_EXERCISE GOAL_. Would you repeat exactly the part of the listing below that runs from the line containing "orange capsule: 2 -> 1" down to the line containing "turquoise capsule: 3 -> 2", inclusive, and nothing else?

_DATA FOR REVIEW_.
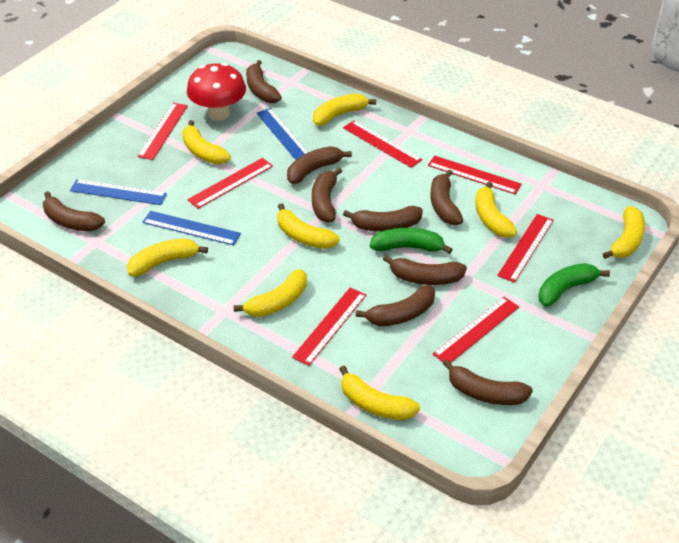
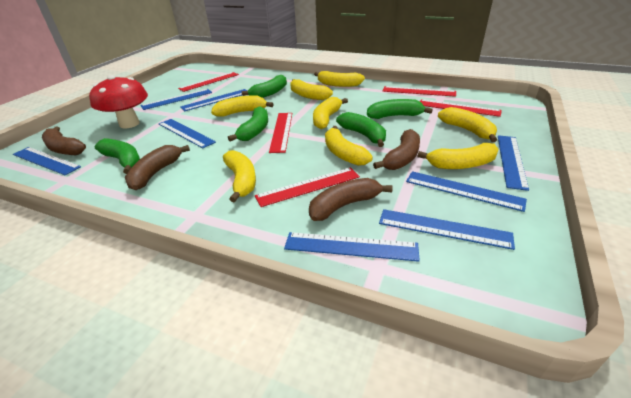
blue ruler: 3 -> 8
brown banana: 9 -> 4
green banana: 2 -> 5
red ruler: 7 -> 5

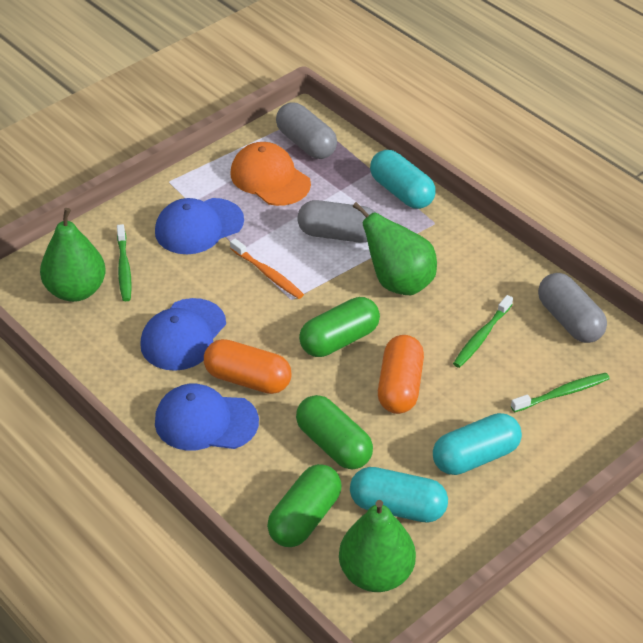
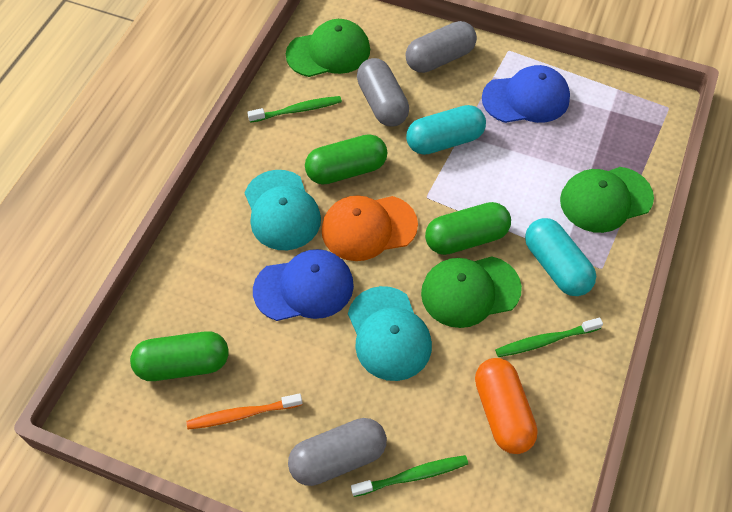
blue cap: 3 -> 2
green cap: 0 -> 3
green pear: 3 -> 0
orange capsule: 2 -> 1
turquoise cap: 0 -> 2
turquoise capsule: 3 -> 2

* * *

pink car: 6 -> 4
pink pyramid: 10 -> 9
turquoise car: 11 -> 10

_RESULT OF THE TASK_.
orange capsule: 2 -> 1
turquoise cap: 0 -> 2
turquoise capsule: 3 -> 2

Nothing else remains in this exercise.